* [Work instructions]:
As you print the data below, keep every line exactly as it is and leave the images behind.

-.-.-

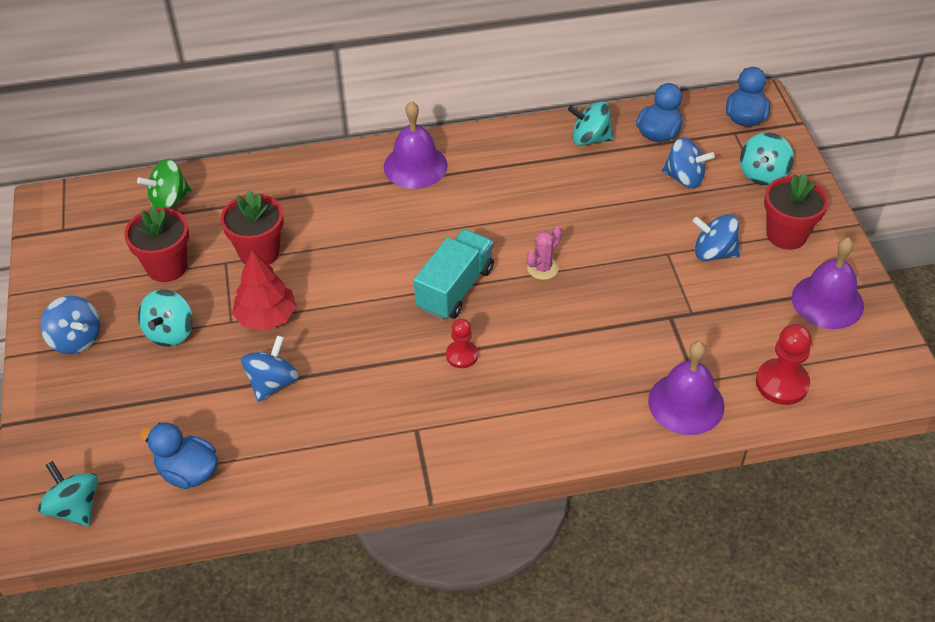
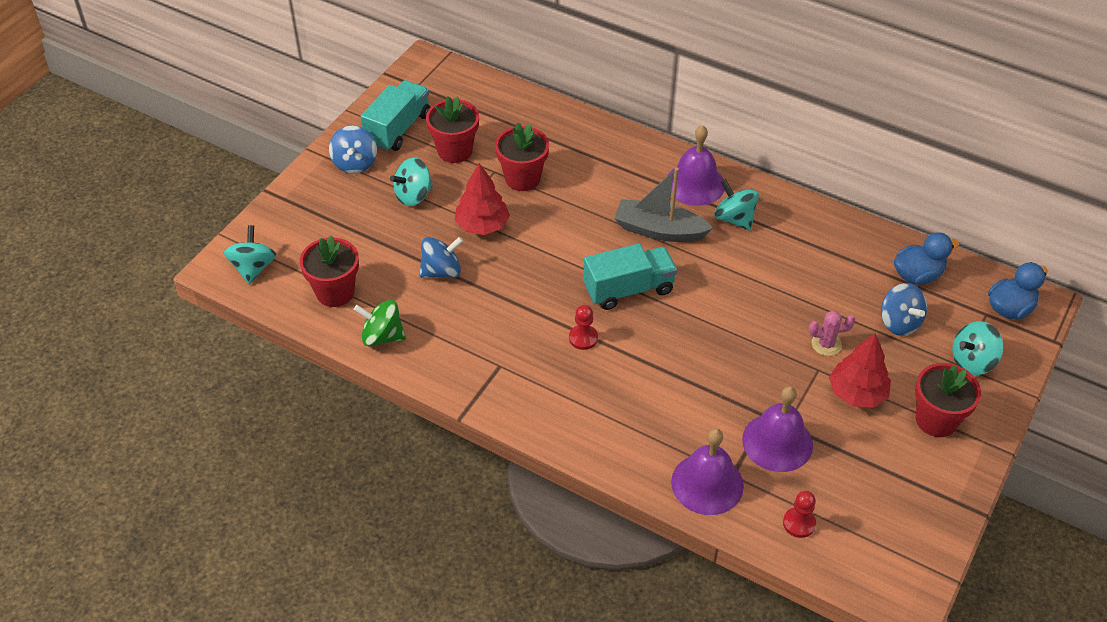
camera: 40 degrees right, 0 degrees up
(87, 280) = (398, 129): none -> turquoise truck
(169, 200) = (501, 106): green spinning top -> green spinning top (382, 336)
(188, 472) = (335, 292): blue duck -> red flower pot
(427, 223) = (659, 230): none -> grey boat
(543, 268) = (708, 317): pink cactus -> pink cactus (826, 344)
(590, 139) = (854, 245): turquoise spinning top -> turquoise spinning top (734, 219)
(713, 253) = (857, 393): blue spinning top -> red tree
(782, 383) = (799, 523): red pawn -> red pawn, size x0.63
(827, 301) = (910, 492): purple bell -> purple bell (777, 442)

-.-.-

* [Result for this exercise]:
camera: 40 degrees right, 0 degrees up
(87, 280) = (398, 129): none -> turquoise truck
(169, 200) = (501, 106): green spinning top -> green spinning top (382, 336)
(188, 472) = (335, 292): blue duck -> red flower pot
(427, 223) = (659, 230): none -> grey boat
(543, 268) = (708, 317): pink cactus -> pink cactus (826, 344)
(590, 139) = (854, 245): turquoise spinning top -> turquoise spinning top (734, 219)
(713, 253) = (857, 393): blue spinning top -> red tree
(782, 383) = (799, 523): red pawn -> red pawn, size x0.63
(827, 301) = (910, 492): purple bell -> purple bell (777, 442)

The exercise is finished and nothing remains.